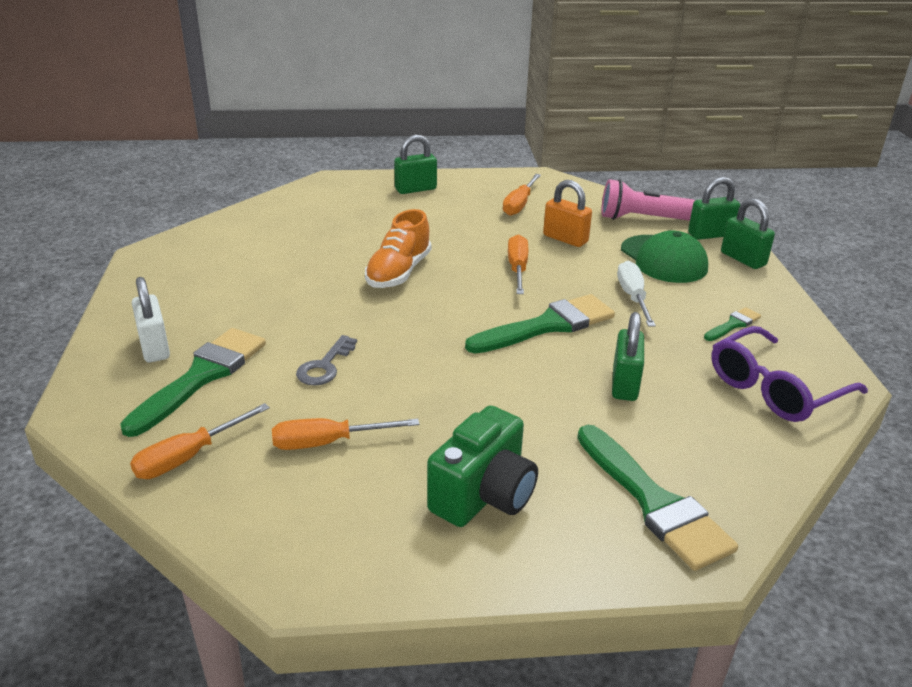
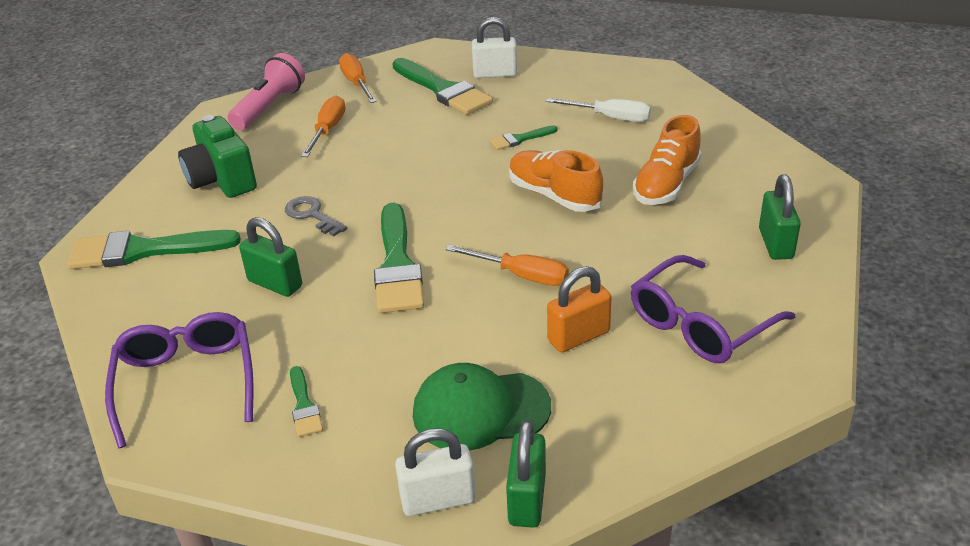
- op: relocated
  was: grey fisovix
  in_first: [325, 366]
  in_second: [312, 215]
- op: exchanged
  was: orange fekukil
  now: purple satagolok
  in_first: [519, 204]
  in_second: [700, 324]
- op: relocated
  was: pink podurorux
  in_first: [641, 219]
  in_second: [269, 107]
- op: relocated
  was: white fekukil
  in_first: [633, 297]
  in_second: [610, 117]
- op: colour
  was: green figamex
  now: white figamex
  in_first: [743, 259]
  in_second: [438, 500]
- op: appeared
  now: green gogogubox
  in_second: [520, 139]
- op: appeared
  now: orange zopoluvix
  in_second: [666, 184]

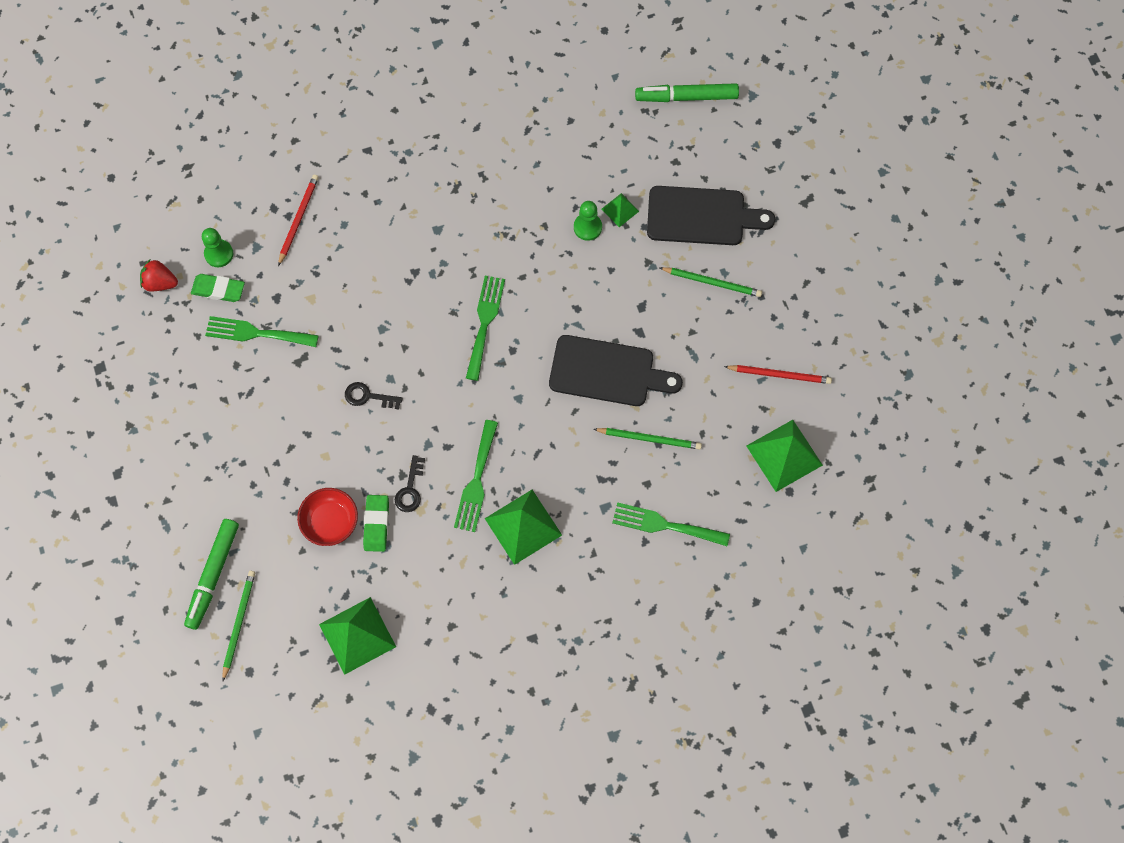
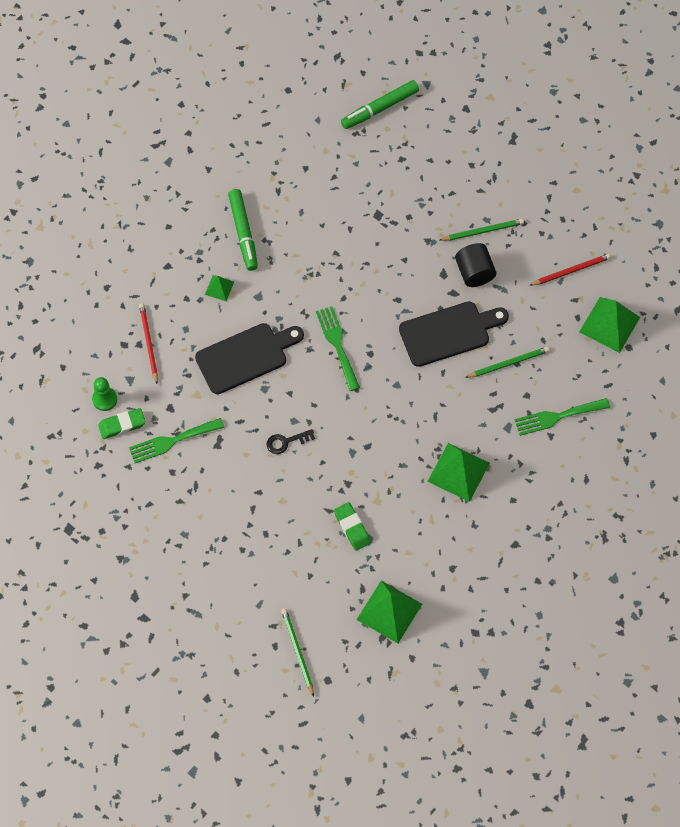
- op: missing
  was: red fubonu
  in_first: [160, 282]
- op: relocated
  was: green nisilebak
  in_first: [213, 575]
  in_second: [243, 233]
- op: missing
  was: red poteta
  in_first: [330, 522]
- op: missing
  was: black fisovix
  in_first: [410, 489]
- op: missing
  was: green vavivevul
  in_first: [476, 481]
- op: missing
  was: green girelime
  in_first: [587, 227]
- op: relocated
  was: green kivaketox
  in_first: [620, 210]
  in_second: [219, 288]
- op: relocated
  was: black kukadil
  in_first: [701, 216]
  in_second: [245, 357]
- op: appeared
  now: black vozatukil
  in_second: [474, 272]

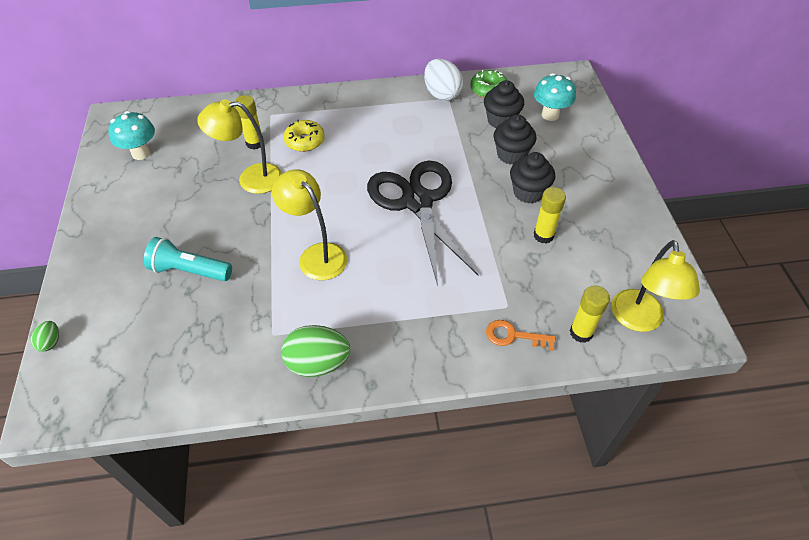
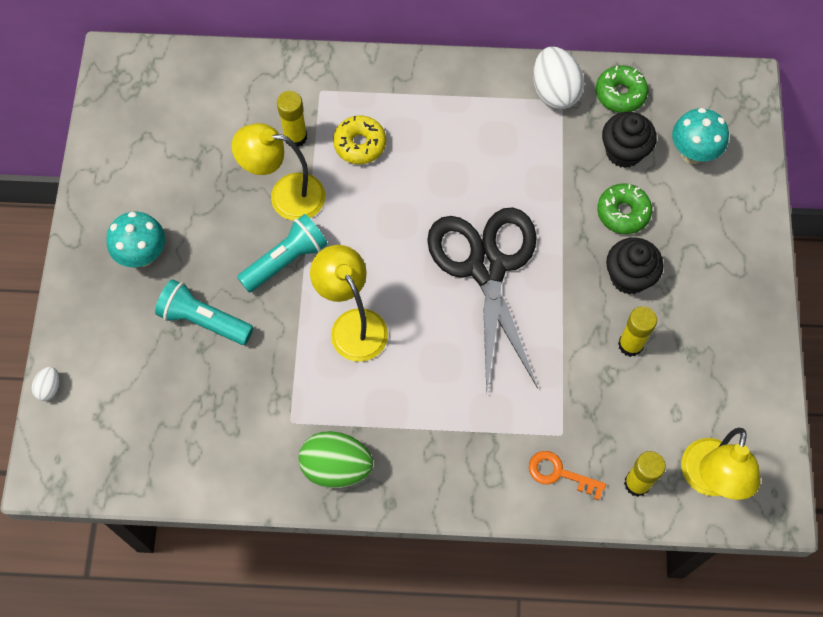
- op: colour
  was: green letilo
  now: white letilo
  in_first: [51, 342]
  in_second: [50, 388]
- op: relocated
  was: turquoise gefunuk
  in_first: [141, 153]
  in_second: [143, 255]
- op: exchanged
  was: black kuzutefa
  now: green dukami
  in_first: [511, 155]
  in_second: [623, 213]
- op: appeared
  now: turquoise podurorux
  in_second: [286, 260]

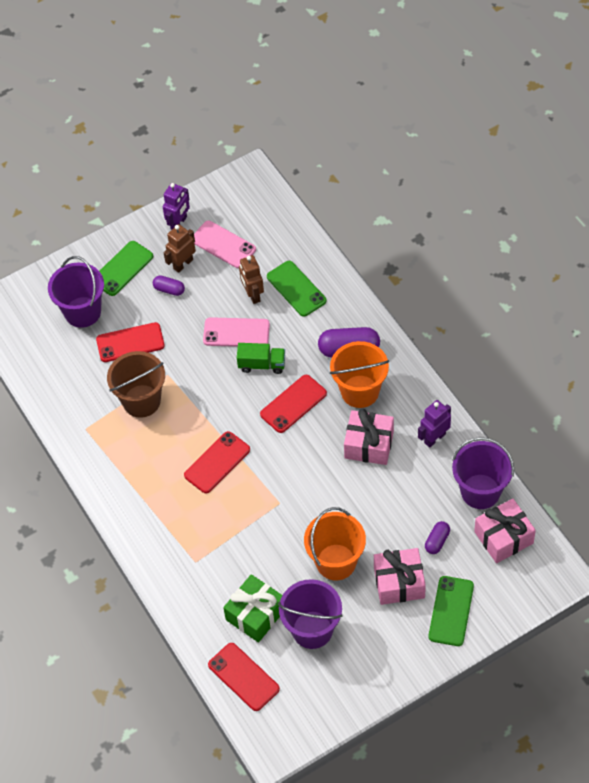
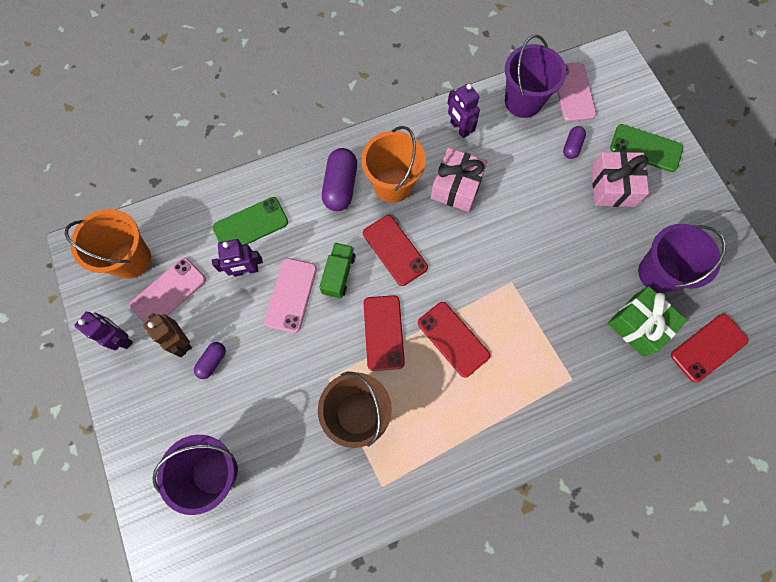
- op: relocated
  was: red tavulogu
  in_first: [130, 342]
  in_second: [383, 332]
- op: missing
  was: green tavulogu
  in_first: [122, 268]
- op: colour
  was: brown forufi
  now: purple forufi
  in_first: [253, 295]
  in_second: [245, 270]
- op: relocated
  was: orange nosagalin
  in_first: [336, 562]
  in_second: [130, 259]
- op: spun
  was: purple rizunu
  in_first: [437, 541]
  in_second: [571, 146]
  clockwise: 75
- op: exchanged
  was: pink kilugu
  now: pink tavulogu
  in_first: [503, 537]
  in_second: [573, 92]

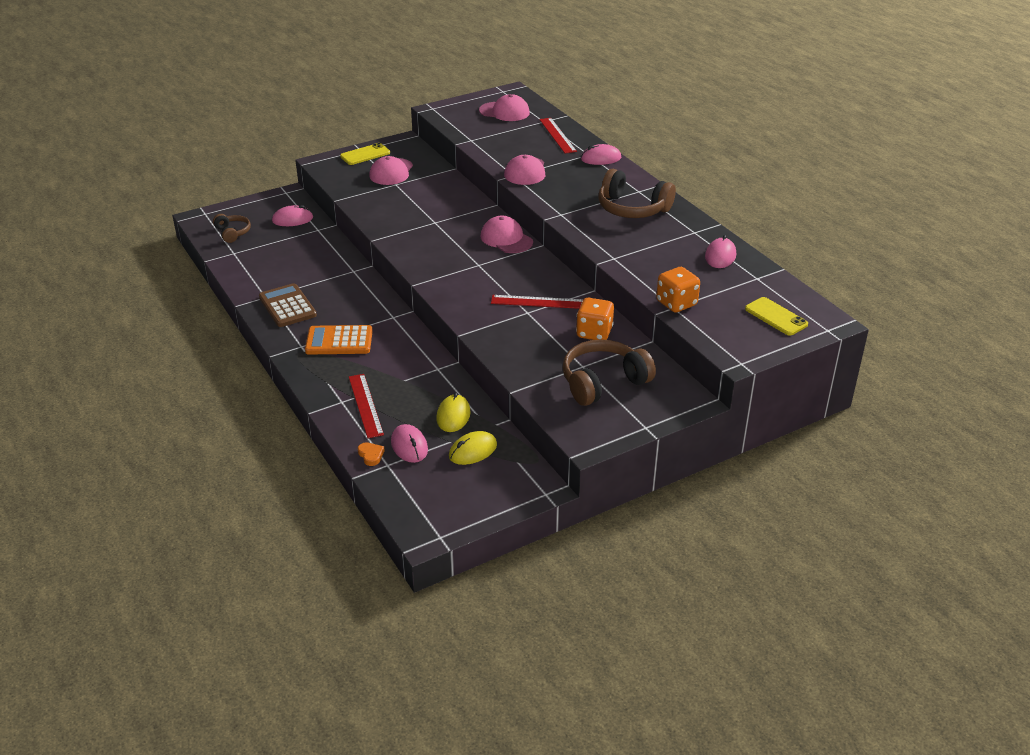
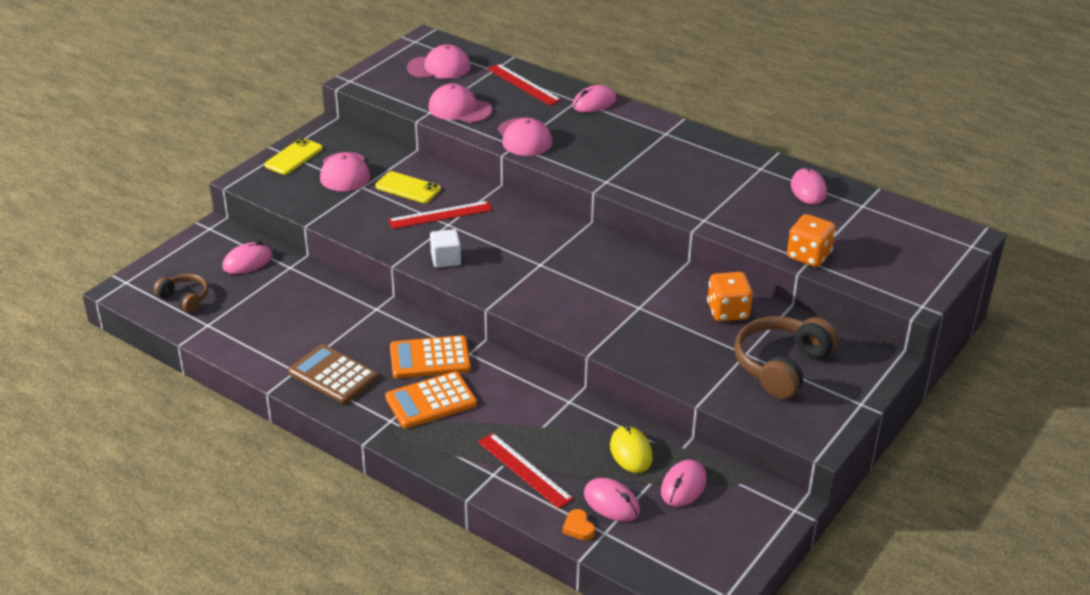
- op: spun
  was: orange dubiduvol
  in_first: [371, 455]
  in_second: [578, 527]
  clockwise: -150
- op: colour
  was: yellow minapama
  now: pink minapama
  in_first: [473, 451]
  in_second: [683, 486]
- op: relocated
  was: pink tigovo
  in_first: [506, 239]
  in_second: [460, 109]
- op: relocated
  was: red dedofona
  in_first: [538, 302]
  in_second: [440, 215]
- op: missing
  was: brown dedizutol
  in_first: [632, 209]
- op: relocated
  was: yellow tavulogu
  in_first: [776, 317]
  in_second: [408, 188]
- op: appeared
  now: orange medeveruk
  in_second: [430, 358]
- op: appeared
  now: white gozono
  in_second: [446, 259]

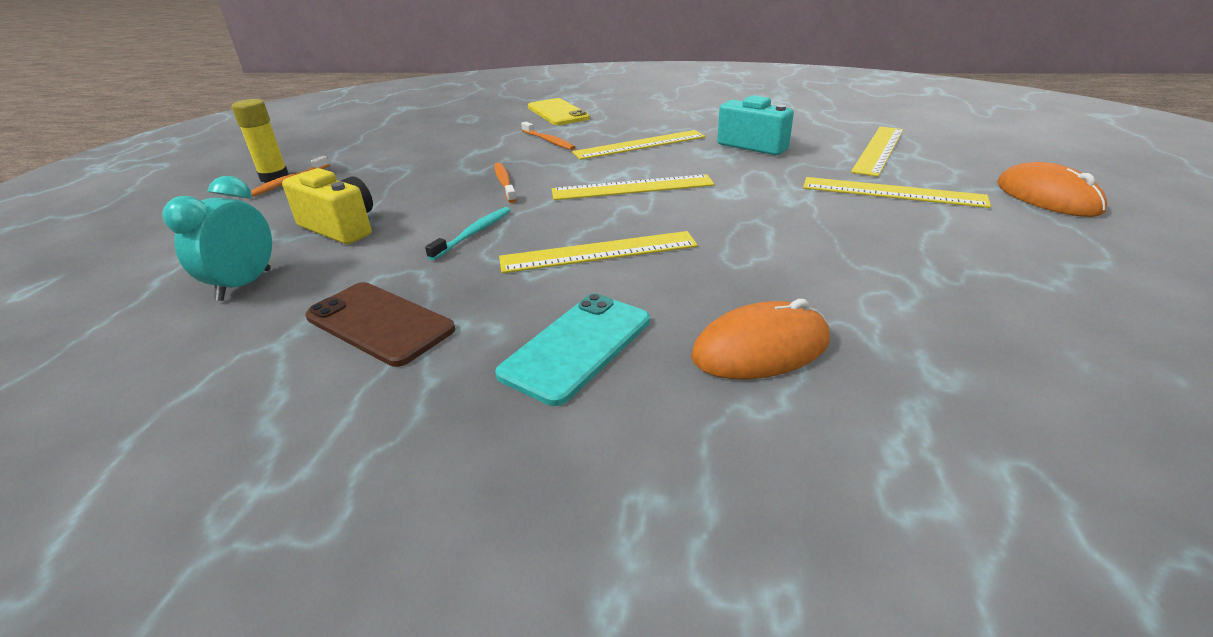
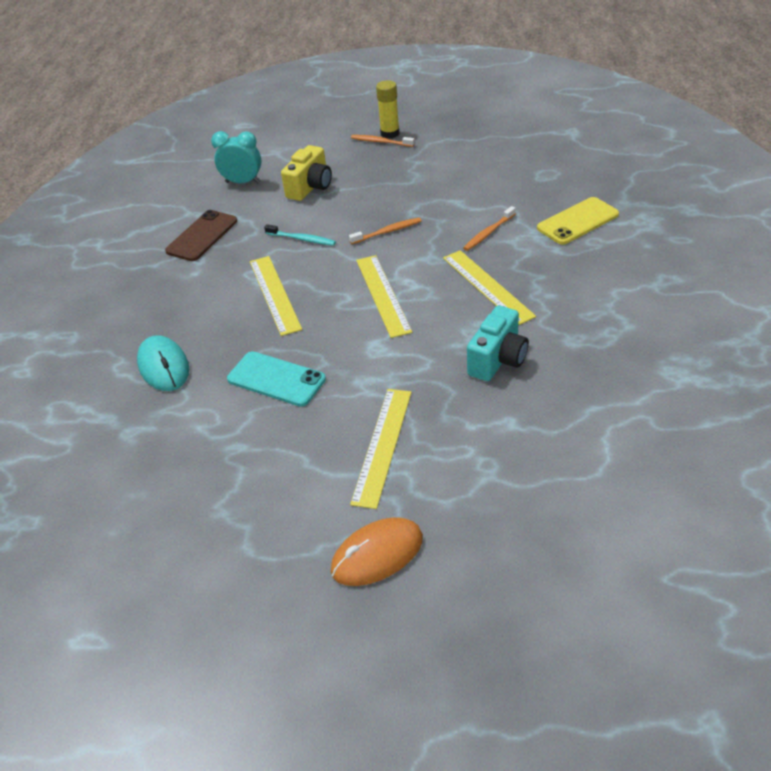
- op: relocated
  was: turquoise tavulogu
  in_first: [577, 346]
  in_second: [276, 379]
- op: colour
  was: orange minapama
  now: turquoise minapama
  in_first: [760, 348]
  in_second: [164, 366]
- op: missing
  was: yellow dedofona
  in_first: [879, 150]

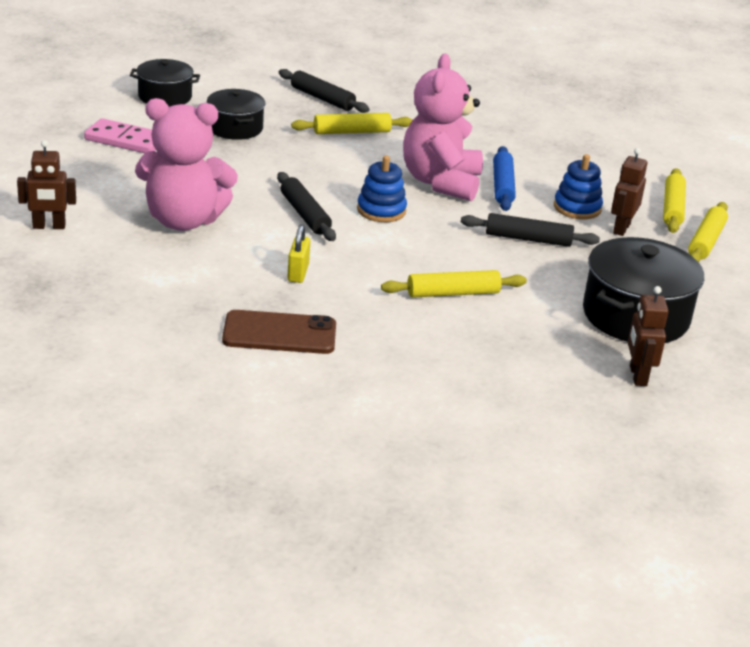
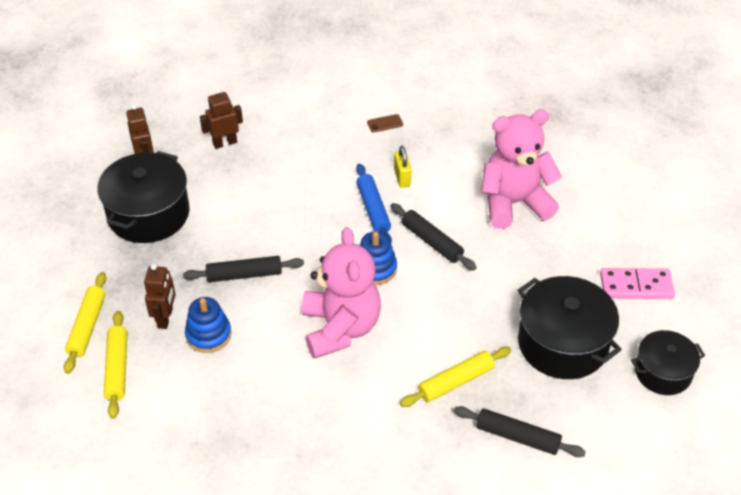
- op: relocated
  was: brown forufi
  in_first: [49, 226]
  in_second: [225, 143]
- op: size
  was: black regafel
  in_first: [235, 128]
  in_second: [562, 343]
  ratio: 1.63
- op: size
  was: brown tavulogu
  in_first: [279, 333]
  in_second: [385, 123]
  ratio: 0.46
- op: missing
  was: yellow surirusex
  in_first: [453, 293]
- op: relocated
  was: blue surirusex
  in_first: [502, 186]
  in_second: [373, 209]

####

WHAT YOU SHOULD DO: Using the material above, gather every line that includes "figamex".

YOUR SOLUTION:
  was: green figamex
  now: white figamex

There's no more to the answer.